§ **Problem to work on**
Keep every word of the listing and drop the images when you write it out.

§ **Collected material**
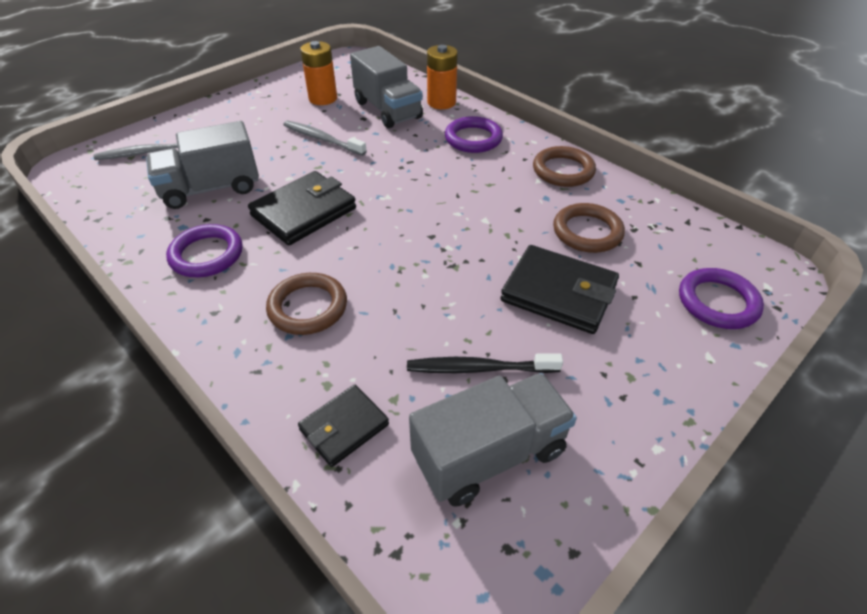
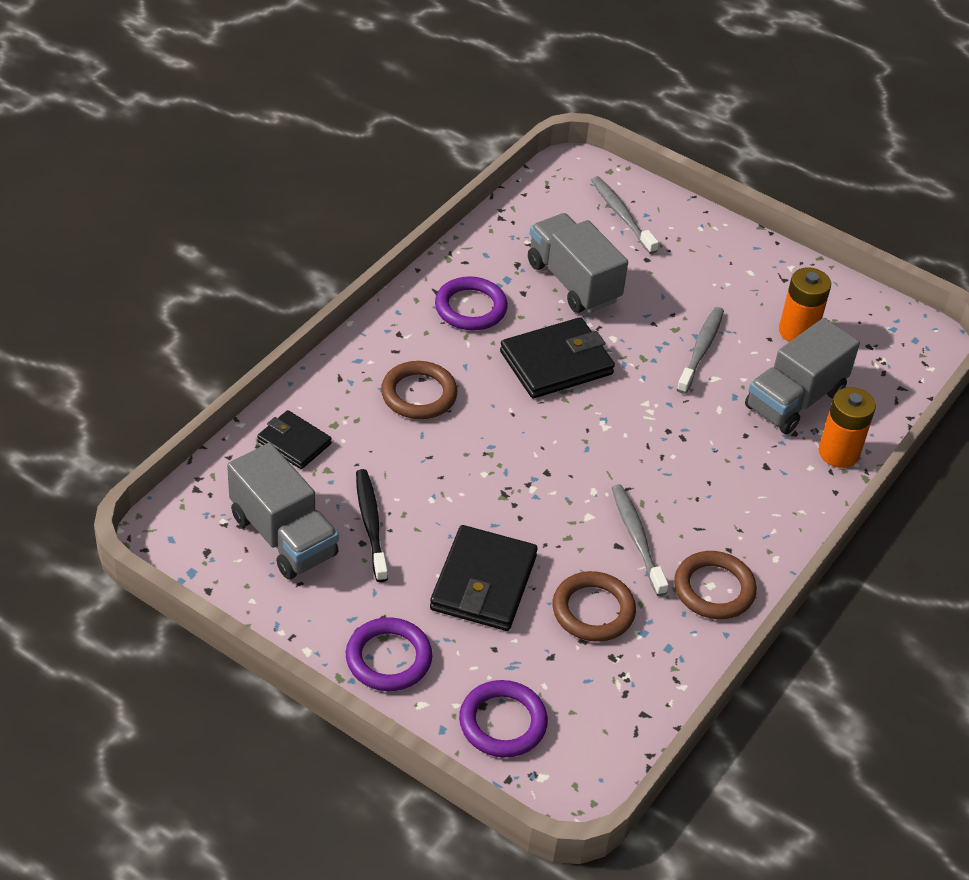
camera: 75 degrees right, 0 degrees up
(304, 212) = (556, 363): black wallet -> black wallet turned 60 degrees counterclockwise
(473, 139) = (756, 494): purple ring -> purple ring (388, 658)
(512, 198) = (637, 538): none -> grey toothbrush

§ **Answer for this exercise**
camera: 75 degrees right, 0 degrees up
(304, 212) = (556, 363): black wallet -> black wallet turned 60 degrees counterclockwise
(473, 139) = (756, 494): purple ring -> purple ring (388, 658)
(512, 198) = (637, 538): none -> grey toothbrush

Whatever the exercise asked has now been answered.